--- START ---
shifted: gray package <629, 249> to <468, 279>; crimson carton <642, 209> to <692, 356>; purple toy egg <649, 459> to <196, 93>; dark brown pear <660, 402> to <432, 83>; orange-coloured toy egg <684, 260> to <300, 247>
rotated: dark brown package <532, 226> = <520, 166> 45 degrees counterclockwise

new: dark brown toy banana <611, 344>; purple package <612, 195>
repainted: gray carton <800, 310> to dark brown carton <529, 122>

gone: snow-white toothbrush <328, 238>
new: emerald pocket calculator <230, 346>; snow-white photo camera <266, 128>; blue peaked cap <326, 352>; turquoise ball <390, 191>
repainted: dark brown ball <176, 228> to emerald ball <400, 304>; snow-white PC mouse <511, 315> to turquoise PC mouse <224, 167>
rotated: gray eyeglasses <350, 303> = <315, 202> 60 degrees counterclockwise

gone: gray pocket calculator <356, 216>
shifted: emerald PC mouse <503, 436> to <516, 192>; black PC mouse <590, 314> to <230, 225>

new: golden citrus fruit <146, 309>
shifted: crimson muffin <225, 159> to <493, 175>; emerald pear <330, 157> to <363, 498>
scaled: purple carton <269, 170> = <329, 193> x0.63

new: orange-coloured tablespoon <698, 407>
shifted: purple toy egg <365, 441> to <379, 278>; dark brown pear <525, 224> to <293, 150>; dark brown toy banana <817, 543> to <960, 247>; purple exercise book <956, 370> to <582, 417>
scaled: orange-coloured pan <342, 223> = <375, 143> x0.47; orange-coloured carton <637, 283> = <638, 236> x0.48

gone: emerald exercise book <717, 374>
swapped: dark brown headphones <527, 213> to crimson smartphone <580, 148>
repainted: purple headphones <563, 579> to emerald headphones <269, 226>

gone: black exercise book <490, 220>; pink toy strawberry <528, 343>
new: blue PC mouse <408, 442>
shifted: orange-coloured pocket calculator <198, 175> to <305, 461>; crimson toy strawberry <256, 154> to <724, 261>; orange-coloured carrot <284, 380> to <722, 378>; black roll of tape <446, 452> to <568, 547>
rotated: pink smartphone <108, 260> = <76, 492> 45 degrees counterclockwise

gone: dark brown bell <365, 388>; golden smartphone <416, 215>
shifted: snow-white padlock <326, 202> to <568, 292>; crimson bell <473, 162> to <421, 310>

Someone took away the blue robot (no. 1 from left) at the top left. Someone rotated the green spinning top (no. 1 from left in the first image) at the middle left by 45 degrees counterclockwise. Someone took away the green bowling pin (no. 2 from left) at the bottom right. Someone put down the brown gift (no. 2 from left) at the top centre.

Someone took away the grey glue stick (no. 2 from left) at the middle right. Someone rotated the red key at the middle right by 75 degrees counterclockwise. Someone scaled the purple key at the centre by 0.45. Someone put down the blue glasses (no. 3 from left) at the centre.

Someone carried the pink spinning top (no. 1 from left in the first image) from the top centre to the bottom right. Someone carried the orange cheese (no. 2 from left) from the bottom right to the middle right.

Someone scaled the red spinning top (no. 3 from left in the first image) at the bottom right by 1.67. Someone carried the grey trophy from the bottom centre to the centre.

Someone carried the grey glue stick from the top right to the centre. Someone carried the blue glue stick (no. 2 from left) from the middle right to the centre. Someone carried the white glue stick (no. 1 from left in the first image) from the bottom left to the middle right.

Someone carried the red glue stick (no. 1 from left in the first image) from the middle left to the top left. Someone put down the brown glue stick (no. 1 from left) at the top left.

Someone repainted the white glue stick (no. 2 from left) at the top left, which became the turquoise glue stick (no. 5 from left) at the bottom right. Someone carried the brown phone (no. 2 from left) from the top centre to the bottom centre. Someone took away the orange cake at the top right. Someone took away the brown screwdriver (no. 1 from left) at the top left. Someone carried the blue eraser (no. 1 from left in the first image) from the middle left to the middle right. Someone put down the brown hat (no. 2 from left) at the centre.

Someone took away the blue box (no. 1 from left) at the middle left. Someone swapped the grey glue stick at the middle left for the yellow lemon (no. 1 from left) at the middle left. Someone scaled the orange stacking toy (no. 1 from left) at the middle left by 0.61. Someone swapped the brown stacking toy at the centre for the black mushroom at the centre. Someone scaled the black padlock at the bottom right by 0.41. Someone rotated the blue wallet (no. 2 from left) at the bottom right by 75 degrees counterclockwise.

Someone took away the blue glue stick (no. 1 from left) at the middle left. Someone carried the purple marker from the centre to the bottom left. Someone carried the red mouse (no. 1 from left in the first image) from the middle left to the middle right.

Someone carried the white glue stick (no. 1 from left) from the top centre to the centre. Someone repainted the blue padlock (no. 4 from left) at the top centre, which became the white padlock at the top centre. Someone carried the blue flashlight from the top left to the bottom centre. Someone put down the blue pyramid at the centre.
--- END ---
**Your assignment:**
The entries above must be returned in full, exactly as shown.

**Exercise answer:**
shifted: gray package <629, 249> to <468, 279>; crimson carton <642, 209> to <692, 356>; purple toy egg <649, 459> to <196, 93>; dark brown pear <660, 402> to <432, 83>; orange-coloured toy egg <684, 260> to <300, 247>
rotated: dark brown package <532, 226> = <520, 166> 45 degrees counterclockwise

new: dark brown toy banana <611, 344>; purple package <612, 195>
repainted: gray carton <800, 310> to dark brown carton <529, 122>

gone: snow-white toothbrush <328, 238>
new: emerald pocket calculator <230, 346>; snow-white photo camera <266, 128>; blue peaked cap <326, 352>; turquoise ball <390, 191>
repainted: dark brown ball <176, 228> to emerald ball <400, 304>; snow-white PC mouse <511, 315> to turquoise PC mouse <224, 167>
rotated: gray eyeglasses <350, 303> = <315, 202> 60 degrees counterclockwise

gone: gray pocket calculator <356, 216>
shifted: emerald PC mouse <503, 436> to <516, 192>; black PC mouse <590, 314> to <230, 225>

new: golden citrus fruit <146, 309>
shifted: crimson muffin <225, 159> to <493, 175>; emerald pear <330, 157> to <363, 498>
scaled: purple carton <269, 170> = <329, 193> x0.63

new: orange-coloured tablespoon <698, 407>
shifted: purple toy egg <365, 441> to <379, 278>; dark brown pear <525, 224> to <293, 150>; dark brown toy banana <817, 543> to <960, 247>; purple exercise book <956, 370> to <582, 417>
scaled: orange-coloured pan <342, 223> = <375, 143> x0.47; orange-coloured carton <637, 283> = <638, 236> x0.48

gone: emerald exercise book <717, 374>
swapped: dark brown headphones <527, 213> to crimson smartphone <580, 148>
repainted: purple headphones <563, 579> to emerald headphones <269, 226>

gone: black exercise book <490, 220>; pink toy strawberry <528, 343>
new: blue PC mouse <408, 442>
shifted: orange-coloured pocket calculator <198, 175> to <305, 461>; crimson toy strawberry <256, 154> to <724, 261>; orange-coloured carrot <284, 380> to <722, 378>; black roll of tape <446, 452> to <568, 547>
rotated: pink smartphone <108, 260> = <76, 492> 45 degrees counterclockwise

gone: dark brown bell <365, 388>; golden smartphone <416, 215>
shifted: snow-white padlock <326, 202> to <568, 292>; crimson bell <473, 162> to <421, 310>

Someone took away the blue robot (no. 1 from left) at the top left. Someone rotated the green spinning top (no. 1 from left in the first image) at the middle left by 45 degrees counterclockwise. Someone took away the green bowling pin (no. 2 from left) at the bottom right. Someone put down the brown gift (no. 2 from left) at the top centre.

Someone took away the grey glue stick (no. 2 from left) at the middle right. Someone rotated the red key at the middle right by 75 degrees counterclockwise. Someone scaled the purple key at the centre by 0.45. Someone put down the blue glasses (no. 3 from left) at the centre.

Someone carried the pink spinning top (no. 1 from left in the first image) from the top centre to the bottom right. Someone carried the orange cheese (no. 2 from left) from the bottom right to the middle right.

Someone scaled the red spinning top (no. 3 from left in the first image) at the bottom right by 1.67. Someone carried the grey trophy from the bottom centre to the centre.

Someone carried the grey glue stick from the top right to the centre. Someone carried the blue glue stick (no. 2 from left) from the middle right to the centre. Someone carried the white glue stick (no. 1 from left in the first image) from the bottom left to the middle right.

Someone carried the red glue stick (no. 1 from left in the first image) from the middle left to the top left. Someone put down the brown glue stick (no. 1 from left) at the top left.

Someone repainted the white glue stick (no. 2 from left) at the top left, which became the turquoise glue stick (no. 5 from left) at the bottom right. Someone carried the brown phone (no. 2 from left) from the top centre to the bottom centre. Someone took away the orange cake at the top right. Someone took away the brown screwdriver (no. 1 from left) at the top left. Someone carried the blue eraser (no. 1 from left in the first image) from the middle left to the middle right. Someone put down the brown hat (no. 2 from left) at the centre.

Someone took away the blue box (no. 1 from left) at the middle left. Someone swapped the grey glue stick at the middle left for the yellow lemon (no. 1 from left) at the middle left. Someone scaled the orange stacking toy (no. 1 from left) at the middle left by 0.61. Someone swapped the brown stacking toy at the centre for the black mushroom at the centre. Someone scaled the black padlock at the bottom right by 0.41. Someone rotated the blue wallet (no. 2 from left) at the bottom right by 75 degrees counterclockwise.

Someone took away the blue glue stick (no. 1 from left) at the middle left. Someone carried the purple marker from the centre to the bottom left. Someone carried the red mouse (no. 1 from left in the first image) from the middle left to the middle right.

Someone carried the white glue stick (no. 1 from left) from the top centre to the centre. Someone repainted the blue padlock (no. 4 from left) at the top centre, which became the white padlock at the top centre. Someone carried the blue flashlight from the top left to the bottom centre. Someone put down the blue pyramid at the centre.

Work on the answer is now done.